◆ What you have to do ◆
Check every line below for the word "brown" and show those that hold it.

-- Extracted material follows --

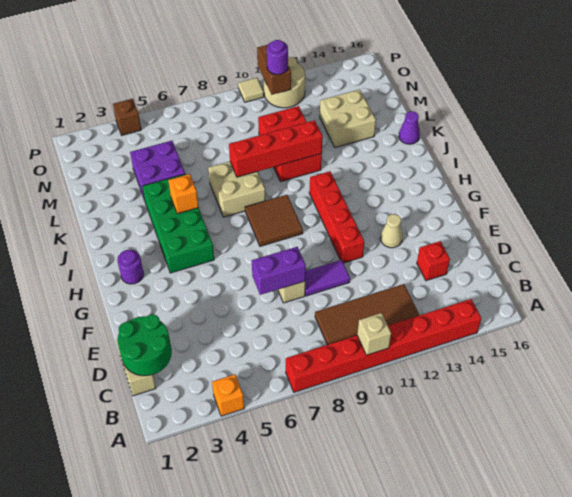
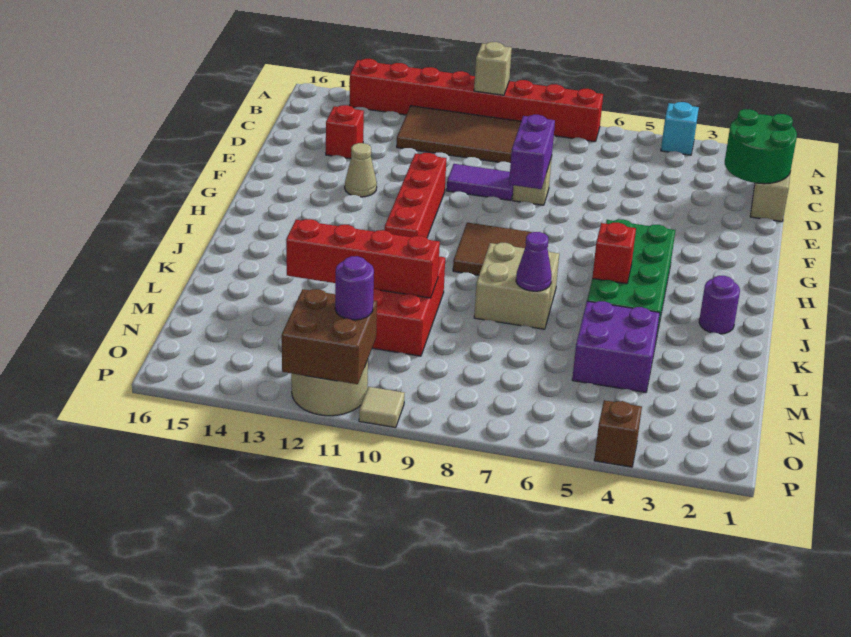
orange 1x1 brick [212,374,244,416] -> cyan 1x1 brick [661,102,699,155]
purple 1x2 brick [252,247,306,295] -> purple 1x2 brick turned to [509,115,555,189]
purple 1x1 round brick [117,250,144,284] -> purple 1x1 round brick moved to [699,276,740,334]
orange 1x1 brick [168,174,199,214] -> red 1x1 brick [592,223,636,284]
red 1x4 brick [229,120,323,177] -> red 1x4 brick moved to [286,219,440,298]
purple 1x1 cone [399,111,420,144] -> purple 1x1 cone moved to [516,232,552,291]
tan 2x2 brick [320,89,376,148] -> none
brown 1x2 brick [257,44,291,95] -> brown 2x2 brick [282,289,377,384]

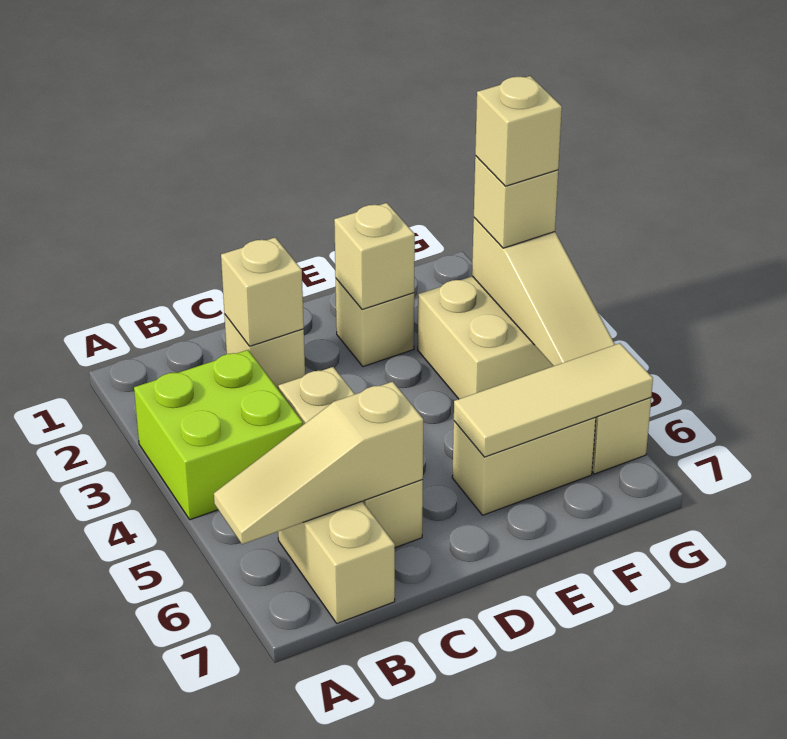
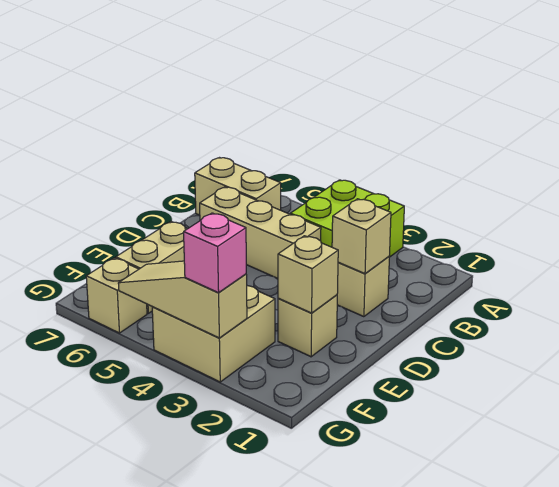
tan 1x3 slope [214,382,423,544] -> none
tan 1x3 tile [454,343,653,457] -> none
tan 1x1 brick [474,156,558,248] -> pink 1x1 brick [184,213,246,293]
tan 1x1 brick [475,76,562,186] -> none

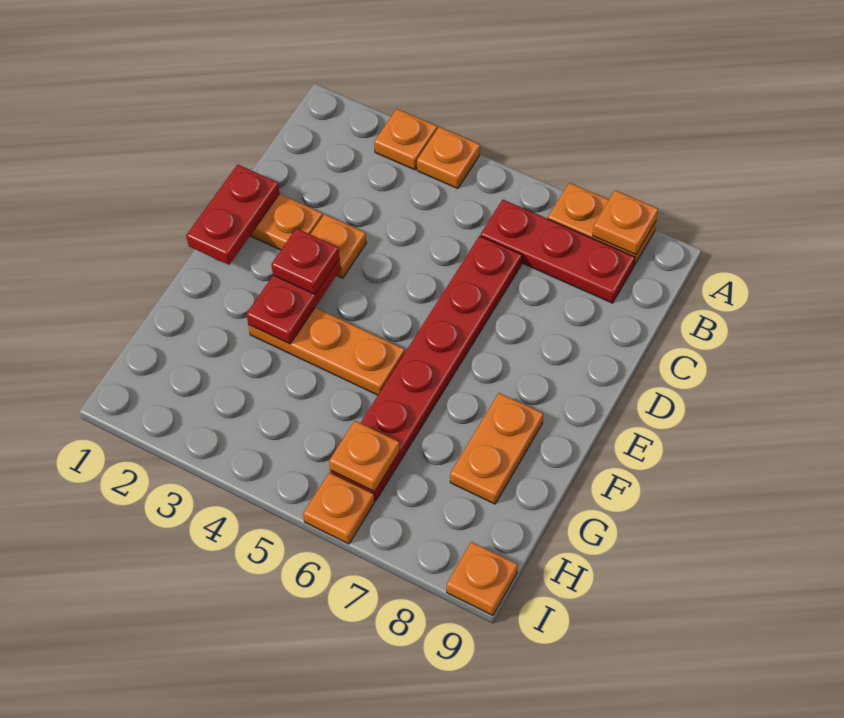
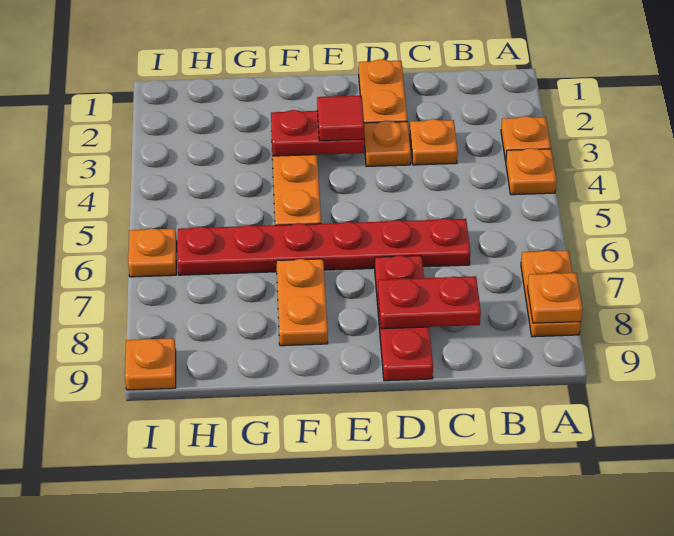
red 1x3 plate [481,200,635,303] -> red 1x3 plate moved to [375,255,433,381]
red 1x2 plate [186,165,280,265] -> red 1x2 plate moved to [378,276,481,329]
red 1x1 plate [271,228,339,294] -> red 1x1 tile [317,96,364,141]
orange 1x2 plate [450,393,543,504] -> orange 1x2 plate turned to [276,259,328,346]
orange 1x1 plate [329,421,400,492] -> orange 1x1 plate moved to [410,119,458,165]

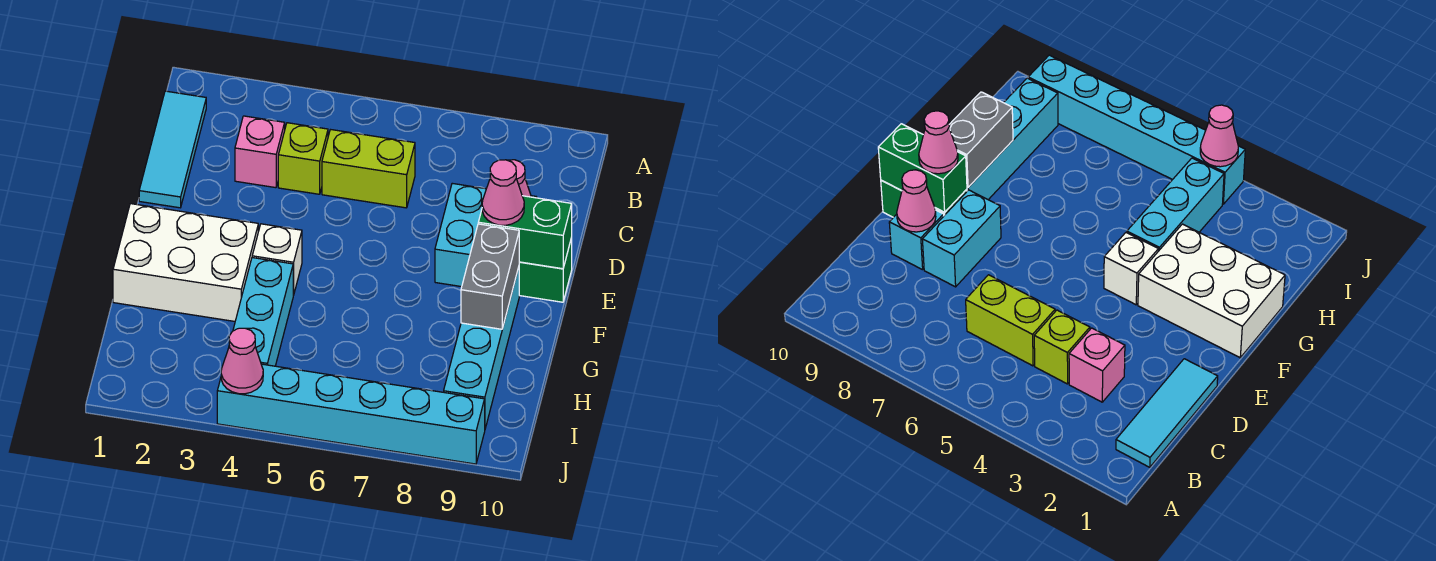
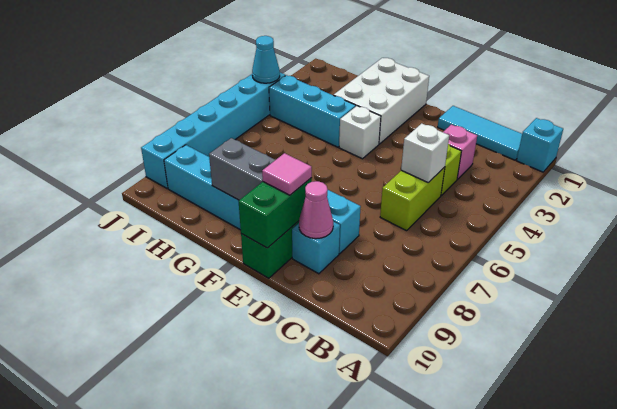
none -> cyan 1x1 brick [517,118,563,172]
none -> white 1x1 brick [401,123,449,183]
pink 1x1 cone [482,160,524,225] -> pink 1x1 tile [262,153,312,195]
pink 1x1 cone [221,328,263,394] -> cyan 1x1 cone [252,36,280,83]

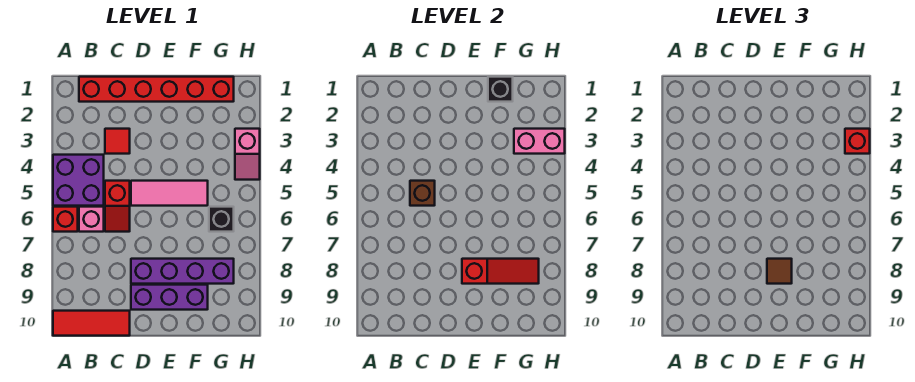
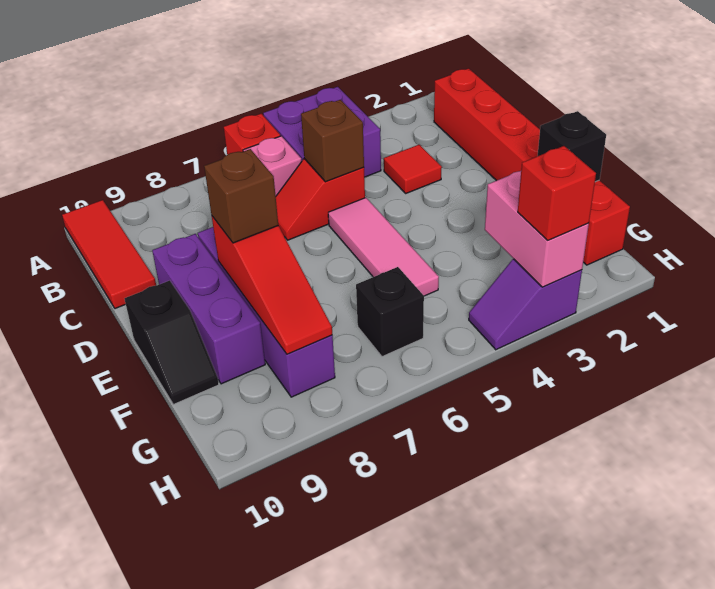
brown 1x1 tile [767,259,792,284] -> brown 1x1 brick [204,149,278,243]
none -> black 1x2 slope [124,280,219,404]
pink 1x2 slope [235,129,260,180] -> purple 1x2 slope [469,259,582,350]

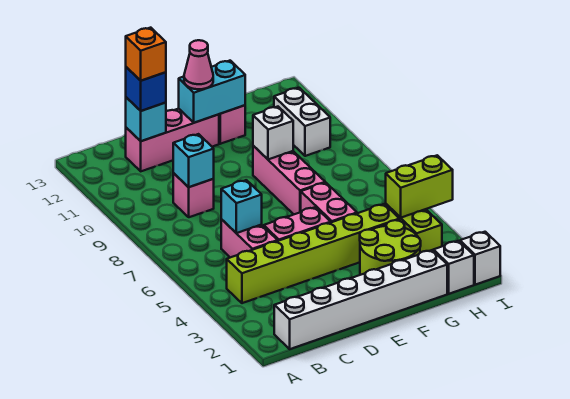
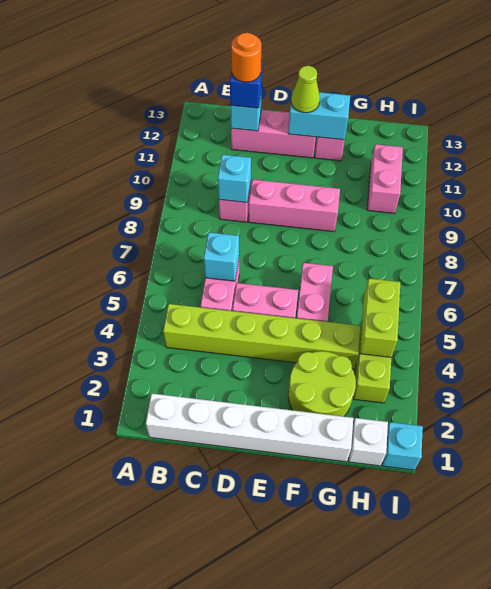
orange 1x1 brick [126,28,166,81] -> orange 1x1 round brick [231,33,261,82]
pink 1x1 cone [184,40,213,89] -> lime 1x1 cone [291,66,320,113]
pink 1x3 brick [253,146,325,214] -> pink 1x3 brick turned to [249,180,340,232]
white 1x1 brick [253,107,293,159] -> none
lime 1x2 brick [386,155,453,218] -> lime 1x2 brick turned to [360,278,400,357]
white 1x2 brick [274,88,330,156] -> pink 1x2 brick [367,144,403,213]
white 1x1 brick [460,232,500,285] -> cyan 1x1 brick [382,422,423,470]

-- Extracted material concluded --

◆ Exercise answer ◆
brown 1x2 brick [257,44,291,95] -> brown 2x2 brick [282,289,377,384]
brown 1x1 tile [767,259,792,284] -> brown 1x1 brick [204,149,278,243]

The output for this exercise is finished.